Aim of the task: This task calls for copying each line below that contains "plate".

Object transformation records
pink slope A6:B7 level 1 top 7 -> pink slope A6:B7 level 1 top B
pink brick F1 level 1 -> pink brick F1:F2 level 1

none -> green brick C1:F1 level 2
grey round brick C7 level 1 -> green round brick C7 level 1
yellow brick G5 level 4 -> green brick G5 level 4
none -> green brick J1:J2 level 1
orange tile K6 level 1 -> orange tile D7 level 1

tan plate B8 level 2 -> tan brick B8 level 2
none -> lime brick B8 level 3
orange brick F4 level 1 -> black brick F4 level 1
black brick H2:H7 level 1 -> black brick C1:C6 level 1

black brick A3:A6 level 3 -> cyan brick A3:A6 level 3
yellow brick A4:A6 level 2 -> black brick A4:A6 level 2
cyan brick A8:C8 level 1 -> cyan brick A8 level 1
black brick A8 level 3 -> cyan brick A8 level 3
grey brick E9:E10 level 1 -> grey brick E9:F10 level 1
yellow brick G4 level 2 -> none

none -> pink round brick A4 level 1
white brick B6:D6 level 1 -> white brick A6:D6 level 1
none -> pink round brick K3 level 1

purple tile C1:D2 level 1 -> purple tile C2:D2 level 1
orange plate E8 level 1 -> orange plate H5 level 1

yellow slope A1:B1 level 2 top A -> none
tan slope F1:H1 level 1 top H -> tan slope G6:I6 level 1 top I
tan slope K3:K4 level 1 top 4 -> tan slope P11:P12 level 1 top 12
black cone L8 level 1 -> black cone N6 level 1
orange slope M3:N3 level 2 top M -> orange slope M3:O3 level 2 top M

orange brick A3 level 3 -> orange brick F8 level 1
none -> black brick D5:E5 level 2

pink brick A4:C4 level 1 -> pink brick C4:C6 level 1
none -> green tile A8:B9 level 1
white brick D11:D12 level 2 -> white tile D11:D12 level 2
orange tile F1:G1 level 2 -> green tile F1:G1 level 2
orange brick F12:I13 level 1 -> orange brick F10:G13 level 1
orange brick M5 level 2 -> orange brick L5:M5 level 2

Answer area:
tan plate B8 level 2 -> tan brick B8 level 2
orange plate E8 level 1 -> orange plate H5 level 1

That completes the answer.